Start of Block
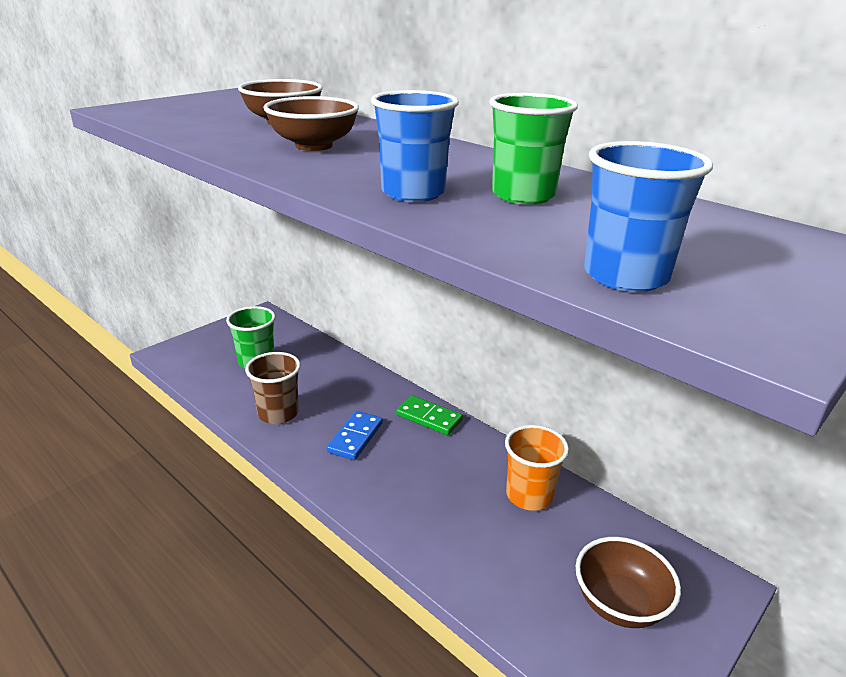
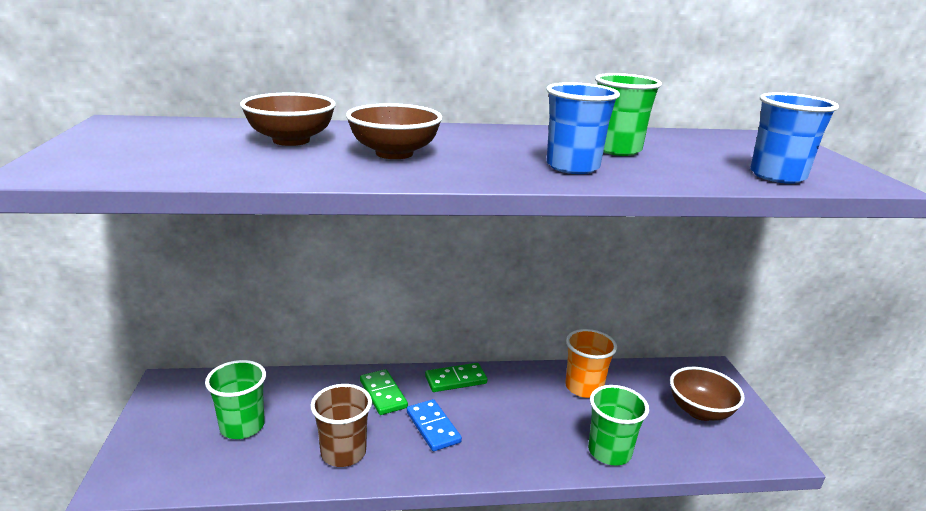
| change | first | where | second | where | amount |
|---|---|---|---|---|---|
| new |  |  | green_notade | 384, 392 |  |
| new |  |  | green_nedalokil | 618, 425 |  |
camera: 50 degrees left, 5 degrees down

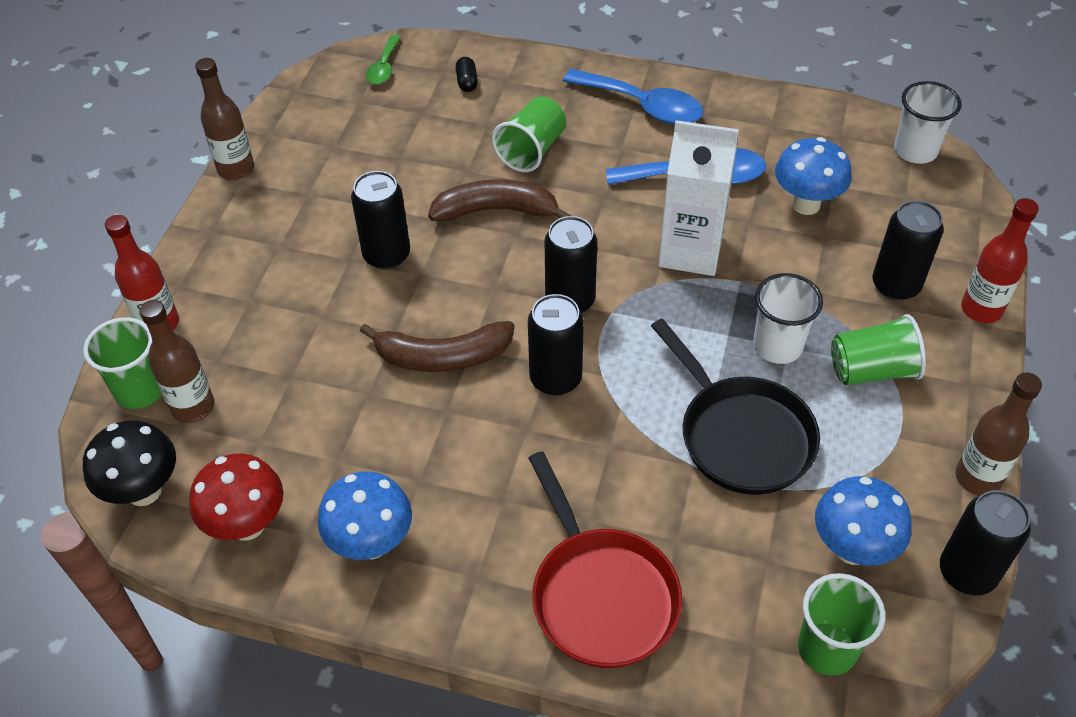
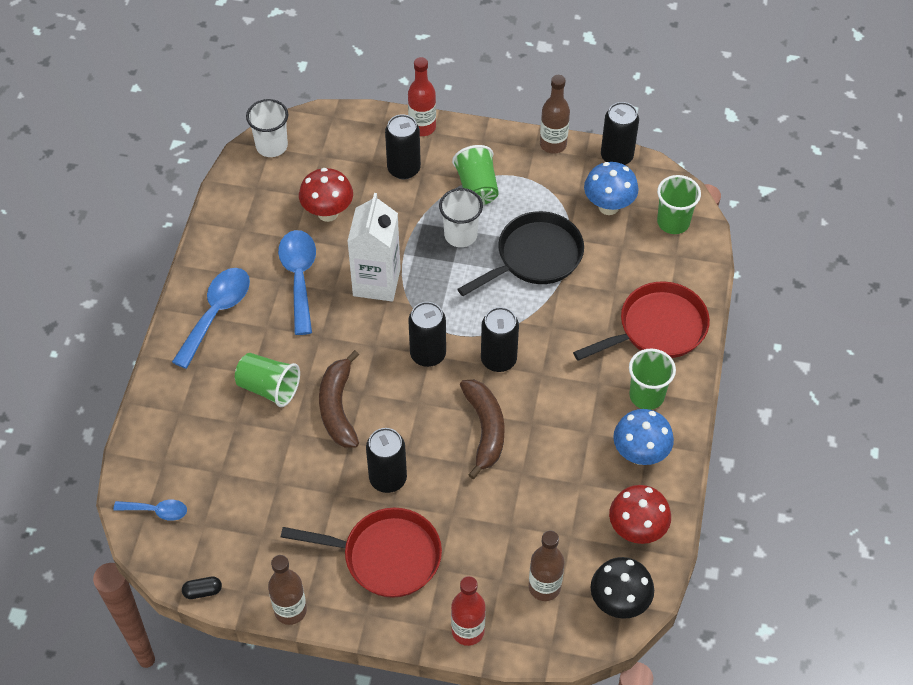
| change | first | where | second | where | amount |
|---|---|---|---|---|---|
| repainted | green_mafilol | 383, 60 | blue_mafilol | 150, 510 |  |
| shifted | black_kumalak | 467, 74 |  | 202, 587 |  |
| new |  |  | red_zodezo | 361, 553 |  |
| repainted | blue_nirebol | 813, 176 | red_nirebol | 326, 195 |  |
| shifted | green_nedalokil | 122, 363 |  | 652, 379 |  |
camera: 95 degrees left, 5 degrees up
End of Block
WORK ITEM ▸
Everything from the line containing "camera: 50 degrees left, 5 degrees down" through the last line of the entries is to be output exactly as written, minus any pictures.

RESULT ▸
camera: 50 degrees left, 5 degrees down

| change | first | where | second | where | amount |
|---|---|---|---|---|---|
| repainted | green_mafilol | 383, 60 | blue_mafilol | 150, 510 |  |
| shifted | black_kumalak | 467, 74 |  | 202, 587 |  |
| new |  |  | red_zodezo | 361, 553 |  |
| repainted | blue_nirebol | 813, 176 | red_nirebol | 326, 195 |  |
| shifted | green_nedalokil | 122, 363 |  | 652, 379 |  |
camera: 95 degrees left, 5 degrees up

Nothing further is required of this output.